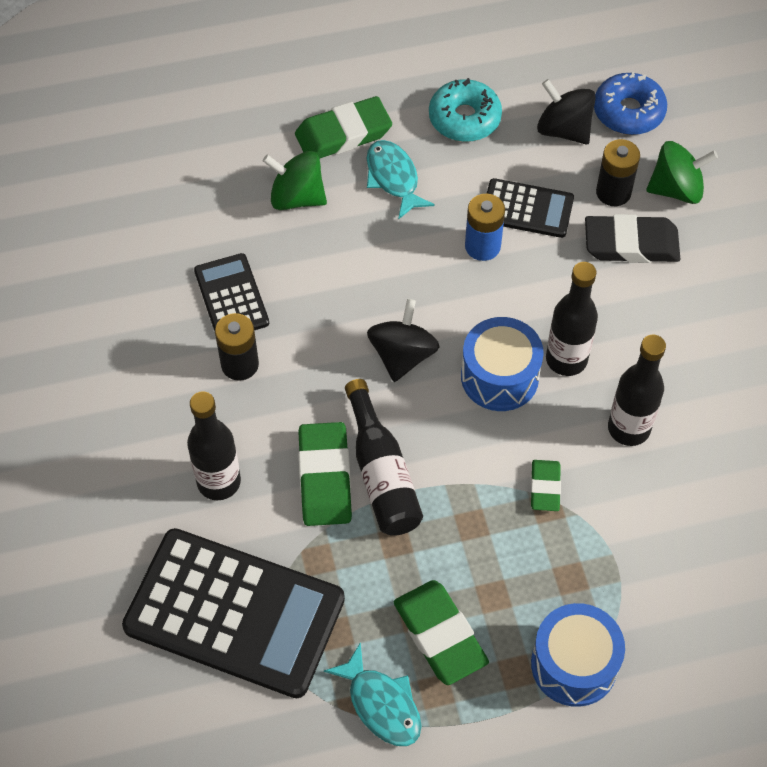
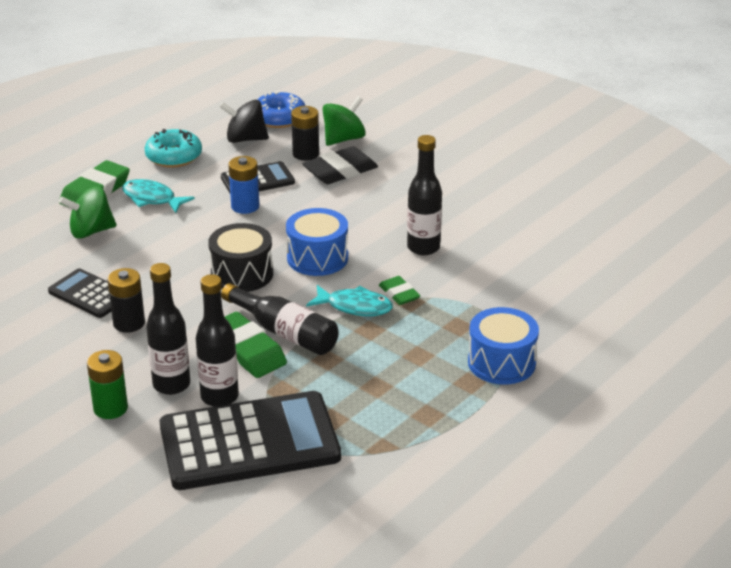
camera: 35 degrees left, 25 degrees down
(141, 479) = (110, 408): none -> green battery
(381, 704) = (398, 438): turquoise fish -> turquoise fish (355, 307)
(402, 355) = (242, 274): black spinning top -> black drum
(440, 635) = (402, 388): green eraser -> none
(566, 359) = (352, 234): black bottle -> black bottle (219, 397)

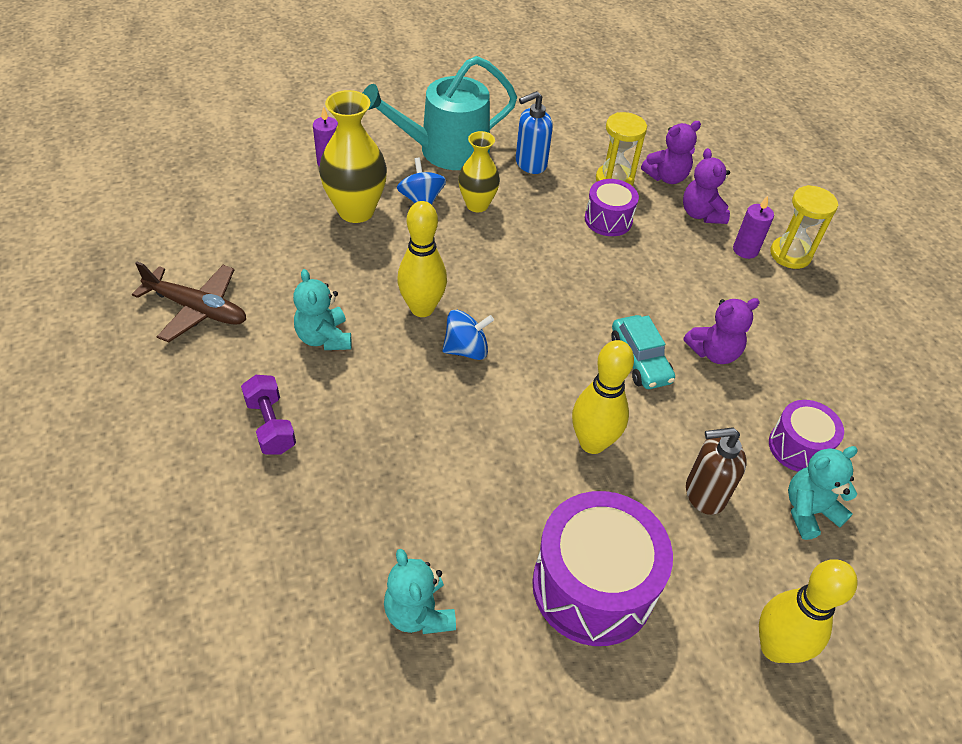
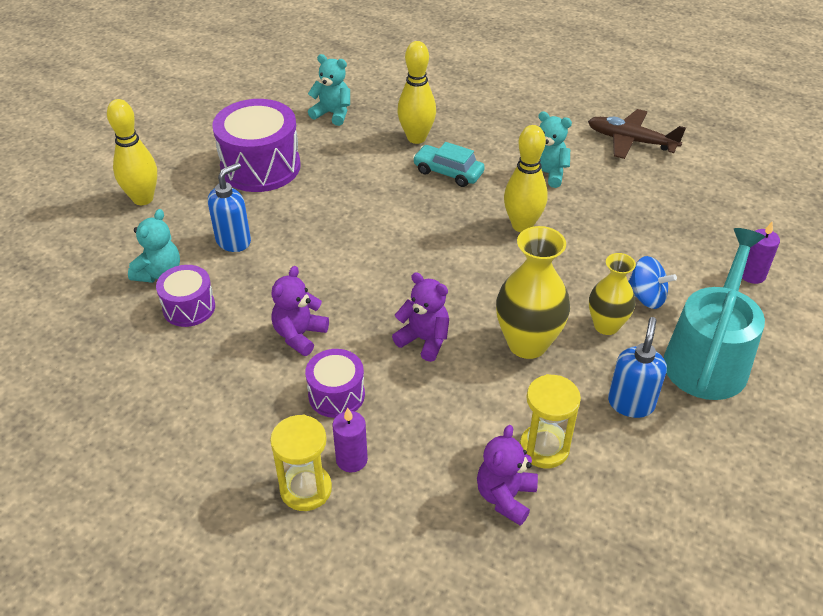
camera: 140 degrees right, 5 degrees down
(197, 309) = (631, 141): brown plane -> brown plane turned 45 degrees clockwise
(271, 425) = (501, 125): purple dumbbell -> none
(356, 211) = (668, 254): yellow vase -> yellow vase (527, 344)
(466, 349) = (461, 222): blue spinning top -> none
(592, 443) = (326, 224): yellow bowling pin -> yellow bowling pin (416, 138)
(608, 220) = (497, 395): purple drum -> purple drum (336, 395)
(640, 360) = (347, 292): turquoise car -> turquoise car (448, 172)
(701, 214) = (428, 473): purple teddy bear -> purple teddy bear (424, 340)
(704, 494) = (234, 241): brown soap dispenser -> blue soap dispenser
***
Aim of the exercise:
Output the material word for word. Pictures do not go in.

Reply to the exercise:
camera: 35 degrees left, 25 degrees down
(141, 479) = (110, 408): none -> green battery
(381, 704) = (398, 438): turquoise fish -> turquoise fish (355, 307)
(402, 355) = (242, 274): black spinning top -> black drum
(440, 635) = (402, 388): green eraser -> none
(566, 359) = (352, 234): black bottle -> black bottle (219, 397)

camera: 140 degrees right, 5 degrees down
(197, 309) = (631, 141): brown plane -> brown plane turned 45 degrees clockwise
(271, 425) = (501, 125): purple dumbbell -> none
(356, 211) = (668, 254): yellow vase -> yellow vase (527, 344)
(466, 349) = (461, 222): blue spinning top -> none
(592, 443) = (326, 224): yellow bowling pin -> yellow bowling pin (416, 138)
(608, 220) = (497, 395): purple drum -> purple drum (336, 395)
(640, 360) = (347, 292): turquoise car -> turquoise car (448, 172)
(701, 214) = (428, 473): purple teddy bear -> purple teddy bear (424, 340)
(704, 494) = (234, 241): brown soap dispenser -> blue soap dispenser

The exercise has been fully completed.